** Start Provided material **

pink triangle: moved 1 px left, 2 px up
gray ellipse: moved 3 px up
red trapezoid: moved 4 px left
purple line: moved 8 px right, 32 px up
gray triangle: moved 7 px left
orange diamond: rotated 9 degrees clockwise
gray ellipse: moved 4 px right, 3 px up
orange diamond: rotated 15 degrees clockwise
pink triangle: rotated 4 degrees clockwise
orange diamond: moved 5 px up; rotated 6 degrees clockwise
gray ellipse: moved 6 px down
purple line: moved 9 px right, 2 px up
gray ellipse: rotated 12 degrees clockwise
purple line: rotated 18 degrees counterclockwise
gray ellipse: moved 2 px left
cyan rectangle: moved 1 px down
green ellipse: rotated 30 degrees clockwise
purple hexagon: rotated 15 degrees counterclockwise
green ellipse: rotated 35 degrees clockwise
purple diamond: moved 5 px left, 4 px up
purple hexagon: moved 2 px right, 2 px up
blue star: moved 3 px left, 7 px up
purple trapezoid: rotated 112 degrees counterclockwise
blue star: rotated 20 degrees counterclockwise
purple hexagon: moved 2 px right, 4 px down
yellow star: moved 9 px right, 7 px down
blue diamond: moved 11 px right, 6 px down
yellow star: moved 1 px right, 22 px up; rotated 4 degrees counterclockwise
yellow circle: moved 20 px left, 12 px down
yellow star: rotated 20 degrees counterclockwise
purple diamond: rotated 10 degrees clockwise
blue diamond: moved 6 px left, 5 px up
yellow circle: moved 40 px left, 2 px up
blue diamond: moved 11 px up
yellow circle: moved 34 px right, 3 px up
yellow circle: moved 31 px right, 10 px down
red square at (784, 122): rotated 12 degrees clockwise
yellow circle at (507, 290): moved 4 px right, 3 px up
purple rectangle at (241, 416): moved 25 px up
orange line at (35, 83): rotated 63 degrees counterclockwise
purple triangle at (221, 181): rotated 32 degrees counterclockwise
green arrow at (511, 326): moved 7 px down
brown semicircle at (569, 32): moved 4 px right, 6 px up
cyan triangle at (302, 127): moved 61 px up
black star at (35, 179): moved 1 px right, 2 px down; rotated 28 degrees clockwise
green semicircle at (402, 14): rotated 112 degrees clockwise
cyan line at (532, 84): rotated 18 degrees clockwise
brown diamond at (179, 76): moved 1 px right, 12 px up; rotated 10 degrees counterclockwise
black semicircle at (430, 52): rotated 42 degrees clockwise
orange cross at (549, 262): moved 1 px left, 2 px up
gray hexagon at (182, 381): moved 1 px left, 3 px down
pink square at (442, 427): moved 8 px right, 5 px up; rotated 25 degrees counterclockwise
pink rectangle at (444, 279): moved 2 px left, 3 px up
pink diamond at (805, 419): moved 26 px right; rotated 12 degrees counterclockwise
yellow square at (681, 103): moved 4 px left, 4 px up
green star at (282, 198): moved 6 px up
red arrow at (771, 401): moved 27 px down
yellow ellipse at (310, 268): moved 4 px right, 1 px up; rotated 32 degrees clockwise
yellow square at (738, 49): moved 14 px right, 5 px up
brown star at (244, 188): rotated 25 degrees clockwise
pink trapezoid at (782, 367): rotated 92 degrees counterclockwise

** End Provided material **

_Task prompt_: Count the lines in the items above that contain the word "semicircle", treating uppercase and lowercase as different. Reply with the number alone.

_The output_: 3